What you will do: Where the records below show a line containing "(346, 622) = (628, 206): green", start copying; end with the line containing "camera: 50 degrees right, 20 degrees up", and copy it too.

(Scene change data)
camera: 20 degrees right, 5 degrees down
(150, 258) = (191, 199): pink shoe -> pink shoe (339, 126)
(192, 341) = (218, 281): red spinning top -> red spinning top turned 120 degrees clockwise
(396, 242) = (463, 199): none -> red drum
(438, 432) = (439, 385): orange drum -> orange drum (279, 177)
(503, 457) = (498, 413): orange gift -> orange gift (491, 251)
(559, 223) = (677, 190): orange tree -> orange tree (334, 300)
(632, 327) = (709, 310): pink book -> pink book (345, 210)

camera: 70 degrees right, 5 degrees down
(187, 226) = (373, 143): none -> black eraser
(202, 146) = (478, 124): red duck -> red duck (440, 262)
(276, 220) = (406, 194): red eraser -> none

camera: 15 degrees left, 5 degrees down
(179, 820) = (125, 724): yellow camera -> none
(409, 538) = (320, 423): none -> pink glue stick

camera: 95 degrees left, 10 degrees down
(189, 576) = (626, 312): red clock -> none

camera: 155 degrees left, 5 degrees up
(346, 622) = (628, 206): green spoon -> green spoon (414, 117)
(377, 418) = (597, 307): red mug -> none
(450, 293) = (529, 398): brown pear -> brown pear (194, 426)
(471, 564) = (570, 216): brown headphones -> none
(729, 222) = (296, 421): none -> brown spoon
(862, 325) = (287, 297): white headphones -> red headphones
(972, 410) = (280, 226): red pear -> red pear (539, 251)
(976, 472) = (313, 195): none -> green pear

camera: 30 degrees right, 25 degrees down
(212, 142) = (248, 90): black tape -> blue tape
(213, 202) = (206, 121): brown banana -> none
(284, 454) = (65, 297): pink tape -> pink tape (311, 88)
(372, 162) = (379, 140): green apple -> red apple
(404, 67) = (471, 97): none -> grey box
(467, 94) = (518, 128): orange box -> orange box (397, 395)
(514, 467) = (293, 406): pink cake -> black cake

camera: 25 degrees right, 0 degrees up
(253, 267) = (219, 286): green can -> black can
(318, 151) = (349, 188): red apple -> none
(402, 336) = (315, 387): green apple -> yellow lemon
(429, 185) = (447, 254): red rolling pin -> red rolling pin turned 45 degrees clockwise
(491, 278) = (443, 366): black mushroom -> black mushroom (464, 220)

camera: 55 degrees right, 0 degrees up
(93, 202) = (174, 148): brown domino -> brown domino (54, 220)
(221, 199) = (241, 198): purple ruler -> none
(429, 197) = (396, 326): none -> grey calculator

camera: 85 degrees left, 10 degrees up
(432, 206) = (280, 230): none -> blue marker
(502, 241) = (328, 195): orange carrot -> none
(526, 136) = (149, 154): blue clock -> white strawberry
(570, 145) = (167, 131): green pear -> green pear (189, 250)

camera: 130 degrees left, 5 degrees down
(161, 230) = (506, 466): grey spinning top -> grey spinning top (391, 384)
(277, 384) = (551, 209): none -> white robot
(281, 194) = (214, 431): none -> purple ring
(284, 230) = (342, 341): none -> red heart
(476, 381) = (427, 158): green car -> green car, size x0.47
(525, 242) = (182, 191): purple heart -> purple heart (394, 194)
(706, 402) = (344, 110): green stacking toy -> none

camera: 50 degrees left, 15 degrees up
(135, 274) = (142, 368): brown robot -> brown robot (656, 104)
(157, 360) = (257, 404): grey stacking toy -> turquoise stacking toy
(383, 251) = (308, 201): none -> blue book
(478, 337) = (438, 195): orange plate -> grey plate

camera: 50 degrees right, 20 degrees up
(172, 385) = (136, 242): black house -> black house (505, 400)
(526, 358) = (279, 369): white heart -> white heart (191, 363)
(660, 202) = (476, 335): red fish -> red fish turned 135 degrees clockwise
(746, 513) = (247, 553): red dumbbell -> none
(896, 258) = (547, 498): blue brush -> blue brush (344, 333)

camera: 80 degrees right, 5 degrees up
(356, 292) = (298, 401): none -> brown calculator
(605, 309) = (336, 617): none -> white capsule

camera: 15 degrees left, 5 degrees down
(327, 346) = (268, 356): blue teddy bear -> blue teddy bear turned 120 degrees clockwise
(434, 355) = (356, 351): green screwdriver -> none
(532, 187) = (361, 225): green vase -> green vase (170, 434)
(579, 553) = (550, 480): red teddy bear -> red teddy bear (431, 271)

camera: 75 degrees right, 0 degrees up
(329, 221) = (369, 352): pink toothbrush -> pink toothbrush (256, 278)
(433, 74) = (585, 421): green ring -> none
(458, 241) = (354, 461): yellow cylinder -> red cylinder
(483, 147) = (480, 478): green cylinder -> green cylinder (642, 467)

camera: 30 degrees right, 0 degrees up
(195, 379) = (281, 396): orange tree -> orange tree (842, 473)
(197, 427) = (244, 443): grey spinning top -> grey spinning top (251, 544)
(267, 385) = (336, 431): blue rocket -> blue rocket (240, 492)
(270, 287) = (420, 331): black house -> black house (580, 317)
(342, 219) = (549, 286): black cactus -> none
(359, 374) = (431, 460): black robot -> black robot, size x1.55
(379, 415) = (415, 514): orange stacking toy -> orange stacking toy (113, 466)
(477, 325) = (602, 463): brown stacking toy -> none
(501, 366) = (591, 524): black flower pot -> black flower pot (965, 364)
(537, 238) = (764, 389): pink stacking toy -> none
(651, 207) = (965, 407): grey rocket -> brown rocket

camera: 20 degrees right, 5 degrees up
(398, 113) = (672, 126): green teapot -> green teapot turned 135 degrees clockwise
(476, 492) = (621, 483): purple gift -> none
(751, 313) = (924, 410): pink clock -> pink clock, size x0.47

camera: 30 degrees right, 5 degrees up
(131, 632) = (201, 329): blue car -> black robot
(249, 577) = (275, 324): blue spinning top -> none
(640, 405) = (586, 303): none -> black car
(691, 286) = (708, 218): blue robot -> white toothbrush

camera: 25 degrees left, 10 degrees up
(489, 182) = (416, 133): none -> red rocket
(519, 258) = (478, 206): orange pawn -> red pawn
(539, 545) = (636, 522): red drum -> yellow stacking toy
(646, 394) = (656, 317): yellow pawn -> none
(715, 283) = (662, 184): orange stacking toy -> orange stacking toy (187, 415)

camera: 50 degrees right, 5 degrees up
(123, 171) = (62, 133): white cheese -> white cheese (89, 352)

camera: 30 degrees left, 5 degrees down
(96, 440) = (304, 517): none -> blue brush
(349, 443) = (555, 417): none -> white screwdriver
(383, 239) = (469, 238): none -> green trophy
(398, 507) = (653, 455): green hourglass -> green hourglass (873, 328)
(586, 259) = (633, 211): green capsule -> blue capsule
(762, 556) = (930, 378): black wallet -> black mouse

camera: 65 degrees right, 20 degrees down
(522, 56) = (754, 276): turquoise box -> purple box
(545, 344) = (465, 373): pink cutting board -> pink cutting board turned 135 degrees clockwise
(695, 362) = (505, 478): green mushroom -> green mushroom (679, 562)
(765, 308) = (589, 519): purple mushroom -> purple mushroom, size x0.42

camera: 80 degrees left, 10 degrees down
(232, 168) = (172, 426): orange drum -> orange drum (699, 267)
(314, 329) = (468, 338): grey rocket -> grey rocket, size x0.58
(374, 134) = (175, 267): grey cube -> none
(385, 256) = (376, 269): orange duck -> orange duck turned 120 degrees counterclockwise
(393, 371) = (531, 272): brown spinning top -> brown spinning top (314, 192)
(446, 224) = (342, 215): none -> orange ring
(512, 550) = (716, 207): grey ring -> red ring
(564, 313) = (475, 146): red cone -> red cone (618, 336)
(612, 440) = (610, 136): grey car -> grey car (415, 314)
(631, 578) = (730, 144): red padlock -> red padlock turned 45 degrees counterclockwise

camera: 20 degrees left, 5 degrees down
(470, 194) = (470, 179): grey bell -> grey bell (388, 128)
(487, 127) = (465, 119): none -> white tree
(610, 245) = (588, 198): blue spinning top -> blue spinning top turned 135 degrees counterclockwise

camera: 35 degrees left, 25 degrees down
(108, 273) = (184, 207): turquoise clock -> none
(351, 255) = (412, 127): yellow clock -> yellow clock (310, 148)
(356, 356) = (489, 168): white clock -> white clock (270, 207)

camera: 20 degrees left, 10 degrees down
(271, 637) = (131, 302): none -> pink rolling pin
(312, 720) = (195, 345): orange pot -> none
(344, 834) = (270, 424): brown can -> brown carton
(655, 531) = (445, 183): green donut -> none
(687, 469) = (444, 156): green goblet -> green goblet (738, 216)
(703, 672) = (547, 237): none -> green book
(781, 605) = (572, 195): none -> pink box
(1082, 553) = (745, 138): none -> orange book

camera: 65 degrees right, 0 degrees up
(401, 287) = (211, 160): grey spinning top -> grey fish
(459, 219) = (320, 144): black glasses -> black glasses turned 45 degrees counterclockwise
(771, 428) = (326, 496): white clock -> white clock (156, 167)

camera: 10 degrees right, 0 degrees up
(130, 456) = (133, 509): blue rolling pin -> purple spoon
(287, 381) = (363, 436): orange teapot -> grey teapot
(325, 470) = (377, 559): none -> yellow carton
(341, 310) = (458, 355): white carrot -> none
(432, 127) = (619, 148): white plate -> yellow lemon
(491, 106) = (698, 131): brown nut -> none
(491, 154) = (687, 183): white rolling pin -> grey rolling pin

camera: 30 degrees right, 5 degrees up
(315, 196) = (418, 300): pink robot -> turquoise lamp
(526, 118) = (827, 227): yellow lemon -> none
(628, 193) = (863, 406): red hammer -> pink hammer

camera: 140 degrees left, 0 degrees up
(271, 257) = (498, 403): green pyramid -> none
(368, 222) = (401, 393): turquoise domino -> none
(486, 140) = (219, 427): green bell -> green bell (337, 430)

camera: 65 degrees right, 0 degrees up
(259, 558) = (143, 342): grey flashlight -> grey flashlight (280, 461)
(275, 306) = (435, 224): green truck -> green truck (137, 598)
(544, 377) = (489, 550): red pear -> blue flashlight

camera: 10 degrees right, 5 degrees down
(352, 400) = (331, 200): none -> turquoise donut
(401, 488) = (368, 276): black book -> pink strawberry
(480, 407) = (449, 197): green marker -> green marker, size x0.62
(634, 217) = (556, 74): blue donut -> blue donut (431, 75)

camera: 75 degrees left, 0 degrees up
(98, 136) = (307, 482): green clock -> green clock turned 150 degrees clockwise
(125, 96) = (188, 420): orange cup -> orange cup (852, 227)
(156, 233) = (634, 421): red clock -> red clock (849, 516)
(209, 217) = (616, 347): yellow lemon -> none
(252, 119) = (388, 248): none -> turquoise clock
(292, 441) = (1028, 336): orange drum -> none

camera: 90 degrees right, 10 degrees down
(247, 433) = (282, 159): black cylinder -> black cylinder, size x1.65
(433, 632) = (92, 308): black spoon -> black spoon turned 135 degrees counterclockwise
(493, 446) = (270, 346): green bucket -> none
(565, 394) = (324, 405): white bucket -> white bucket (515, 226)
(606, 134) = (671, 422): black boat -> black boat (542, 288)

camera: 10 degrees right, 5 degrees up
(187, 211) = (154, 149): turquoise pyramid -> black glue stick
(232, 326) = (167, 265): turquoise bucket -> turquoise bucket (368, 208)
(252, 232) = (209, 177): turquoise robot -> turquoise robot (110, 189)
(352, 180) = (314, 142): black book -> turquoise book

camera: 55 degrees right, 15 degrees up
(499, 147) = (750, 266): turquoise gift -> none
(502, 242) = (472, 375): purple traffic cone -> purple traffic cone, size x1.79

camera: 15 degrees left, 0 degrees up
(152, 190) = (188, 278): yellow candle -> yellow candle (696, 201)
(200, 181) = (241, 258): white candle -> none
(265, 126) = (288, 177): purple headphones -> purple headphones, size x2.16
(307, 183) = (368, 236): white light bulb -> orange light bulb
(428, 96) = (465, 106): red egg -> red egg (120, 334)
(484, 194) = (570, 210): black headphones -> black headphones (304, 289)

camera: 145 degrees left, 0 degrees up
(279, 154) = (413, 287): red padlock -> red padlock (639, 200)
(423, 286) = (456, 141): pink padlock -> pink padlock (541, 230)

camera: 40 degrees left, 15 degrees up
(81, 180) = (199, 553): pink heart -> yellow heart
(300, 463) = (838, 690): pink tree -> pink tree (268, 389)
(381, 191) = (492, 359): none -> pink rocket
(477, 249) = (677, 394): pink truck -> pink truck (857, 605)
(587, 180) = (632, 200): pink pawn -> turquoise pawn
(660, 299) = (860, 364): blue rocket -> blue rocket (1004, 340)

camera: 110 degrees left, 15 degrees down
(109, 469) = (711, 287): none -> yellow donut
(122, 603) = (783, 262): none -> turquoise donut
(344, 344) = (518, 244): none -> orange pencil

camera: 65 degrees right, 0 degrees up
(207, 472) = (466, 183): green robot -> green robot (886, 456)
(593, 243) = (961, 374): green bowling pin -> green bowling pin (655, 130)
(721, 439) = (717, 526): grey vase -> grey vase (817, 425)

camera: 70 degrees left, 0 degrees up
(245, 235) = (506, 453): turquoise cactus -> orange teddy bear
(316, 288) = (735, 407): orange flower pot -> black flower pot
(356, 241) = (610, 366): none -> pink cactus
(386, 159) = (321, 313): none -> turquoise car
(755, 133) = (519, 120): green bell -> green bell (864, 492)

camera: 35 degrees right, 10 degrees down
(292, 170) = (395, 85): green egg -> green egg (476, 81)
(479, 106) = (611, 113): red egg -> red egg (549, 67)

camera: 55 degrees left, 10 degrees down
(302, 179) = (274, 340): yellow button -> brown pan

Exercise result:
(346, 622) = (628, 206): green spoon -> green spoon (414, 117)
(377, 418) = (597, 307): red mug -> none
(450, 293) = (529, 398): brown pear -> brown pear (194, 426)
(471, 564) = (570, 216): brown headphones -> none
(729, 222) = (296, 421): none -> brown spoon
(862, 325) = (287, 297): white headphones -> red headphones
(972, 410) = (280, 226): red pear -> red pear (539, 251)
(976, 472) = (313, 195): none -> green pear

camera: 30 degrees right, 25 degrees down
(212, 142) = (248, 90): black tape -> blue tape
(213, 202) = (206, 121): brown banana -> none
(284, 454) = (65, 297): pink tape -> pink tape (311, 88)
(372, 162) = (379, 140): green apple -> red apple
(404, 67) = (471, 97): none -> grey box
(467, 94) = (518, 128): orange box -> orange box (397, 395)
(514, 467) = (293, 406): pink cake -> black cake

camera: 25 degrees right, 0 degrees up
(253, 267) = (219, 286): green can -> black can
(318, 151) = (349, 188): red apple -> none
(402, 336) = (315, 387): green apple -> yellow lemon
(429, 185) = (447, 254): red rolling pin -> red rolling pin turned 45 degrees clockwise
(491, 278) = (443, 366): black mushroom -> black mushroom (464, 220)

camera: 55 degrees right, 0 degrees up
(93, 202) = (174, 148): brown domino -> brown domino (54, 220)
(221, 199) = (241, 198): purple ruler -> none
(429, 197) = (396, 326): none -> grey calculator

camera: 85 degrees left, 10 degrees up
(432, 206) = (280, 230): none -> blue marker
(502, 241) = (328, 195): orange carrot -> none
(526, 136) = (149, 154): blue clock -> white strawberry
(570, 145) = (167, 131): green pear -> green pear (189, 250)

camera: 130 degrees left, 5 degrees down
(161, 230) = (506, 466): grey spinning top -> grey spinning top (391, 384)
(277, 384) = (551, 209): none -> white robot
(281, 194) = (214, 431): none -> purple ring
(284, 230) = (342, 341): none -> red heart
(476, 381) = (427, 158): green car -> green car, size x0.47
(525, 242) = (182, 191): purple heart -> purple heart (394, 194)
(706, 402) = (344, 110): green stacking toy -> none

camera: 50 degrees left, 15 degrees up
(135, 274) = (142, 368): brown robot -> brown robot (656, 104)
(157, 360) = (257, 404): grey stacking toy -> turquoise stacking toy
(383, 251) = (308, 201): none -> blue book
(478, 337) = (438, 195): orange plate -> grey plate

camera: 50 degrees right, 20 degrees up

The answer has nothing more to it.